----- Supplied records

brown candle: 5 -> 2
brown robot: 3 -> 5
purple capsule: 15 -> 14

----------
----- Supplied records

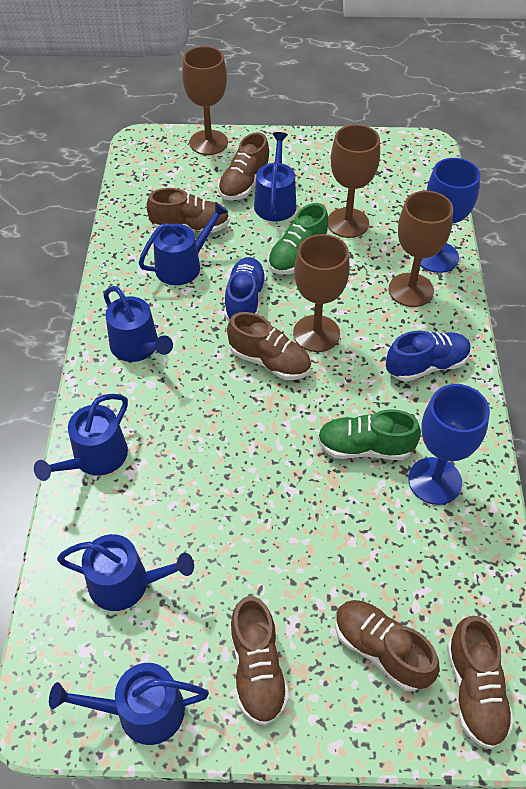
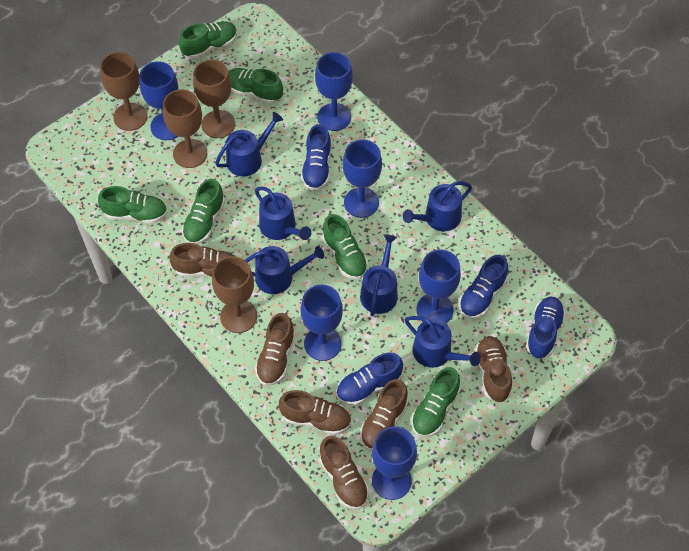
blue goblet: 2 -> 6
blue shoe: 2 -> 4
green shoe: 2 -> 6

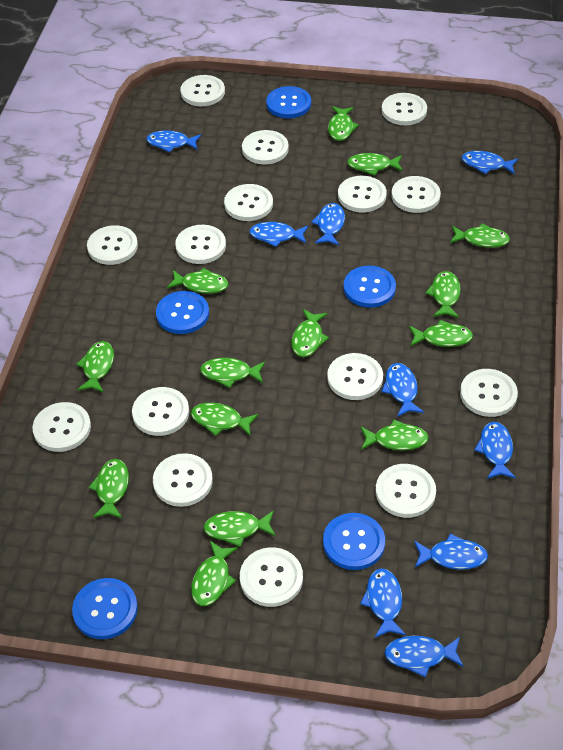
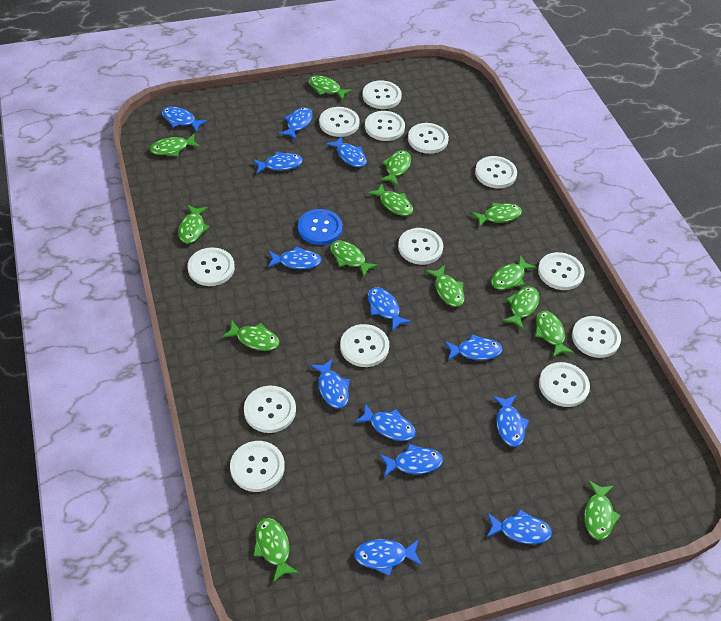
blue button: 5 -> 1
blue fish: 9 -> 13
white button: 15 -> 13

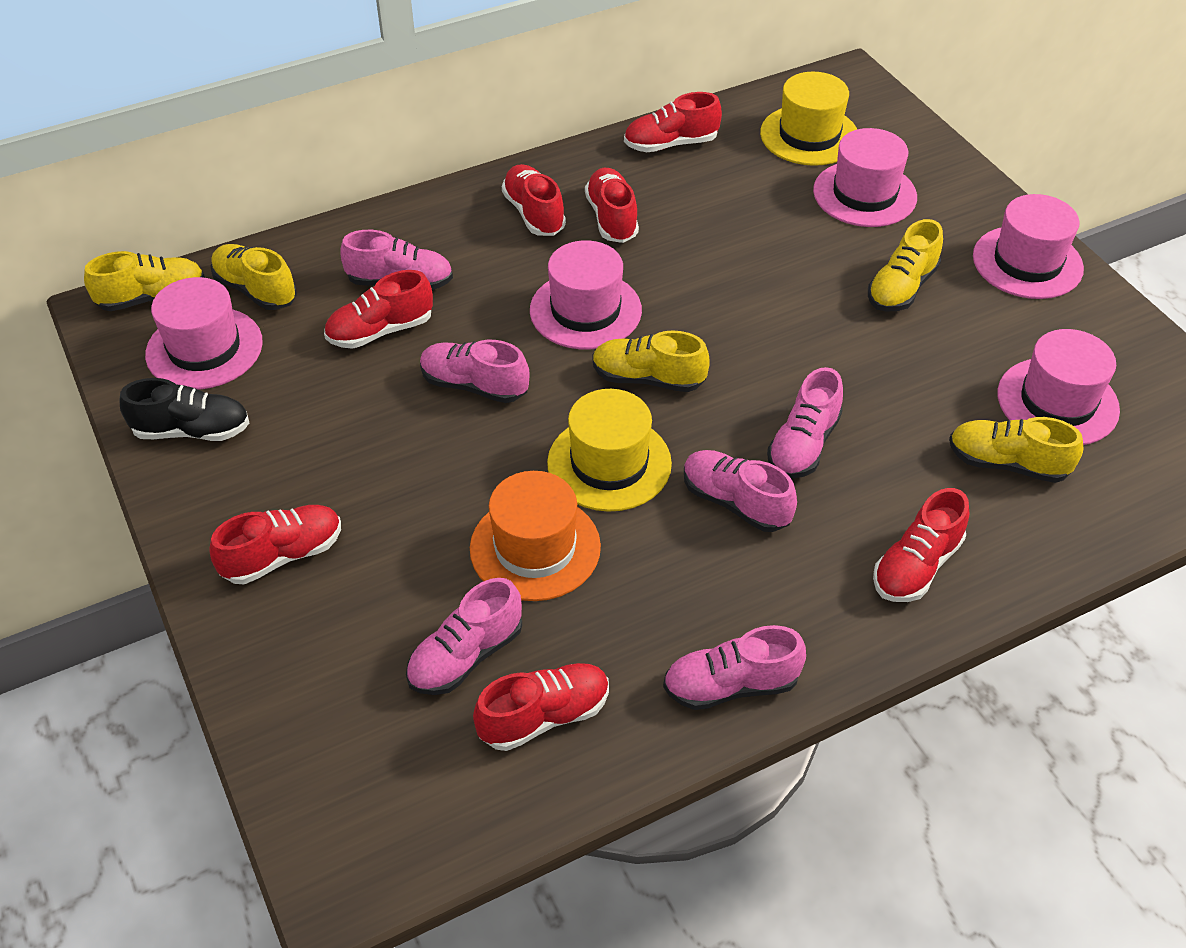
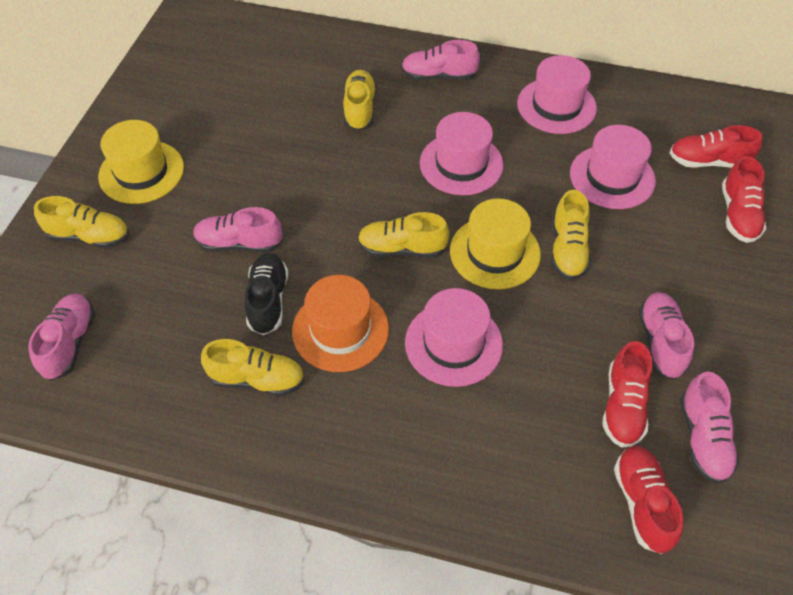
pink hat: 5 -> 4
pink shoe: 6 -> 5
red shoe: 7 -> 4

----------

# Task objective
Go through the material above and copy each line that holds the string "blue".

# Exercise result
blue goblet: 2 -> 6
blue shoe: 2 -> 4
blue button: 5 -> 1
blue fish: 9 -> 13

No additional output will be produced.